### Work to complete:
Look through the entries below and extract exactly the lines from the one containing "building: none -> [680,125,783,211]" through the one containing "building: none -> [672,362,753,444]", ends included.

### Extracted data:
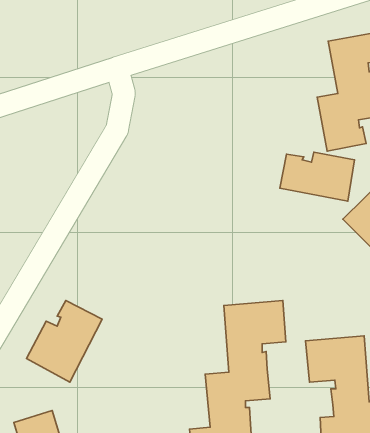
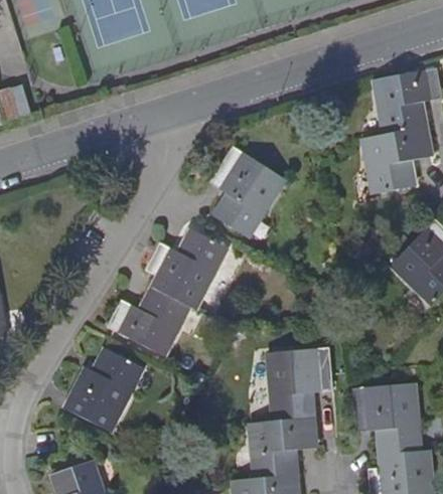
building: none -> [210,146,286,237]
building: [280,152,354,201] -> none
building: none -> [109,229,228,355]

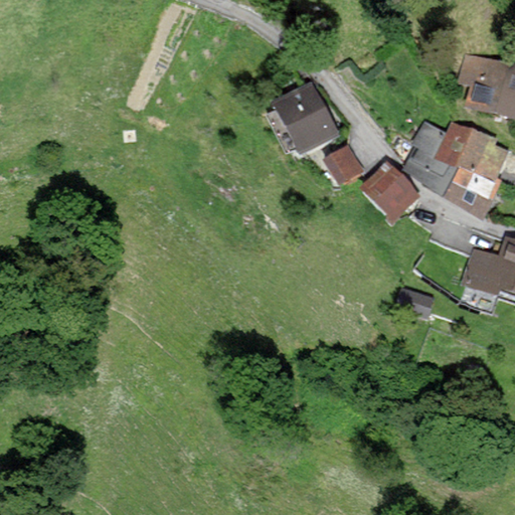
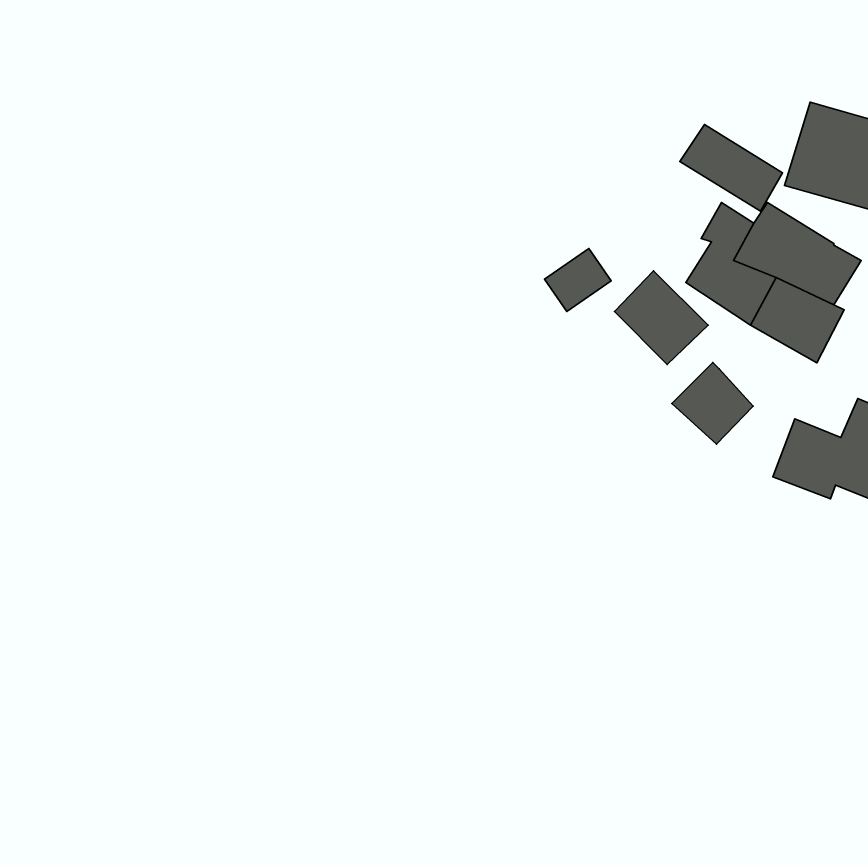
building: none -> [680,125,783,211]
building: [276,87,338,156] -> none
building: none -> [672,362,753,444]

---

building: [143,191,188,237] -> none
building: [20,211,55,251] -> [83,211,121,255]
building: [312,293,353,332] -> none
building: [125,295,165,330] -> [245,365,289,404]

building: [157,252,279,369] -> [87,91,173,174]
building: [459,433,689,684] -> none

### Exercise result:
building: none -> [680,125,783,211]
building: [276,87,338,156] -> none
building: none -> [672,362,753,444]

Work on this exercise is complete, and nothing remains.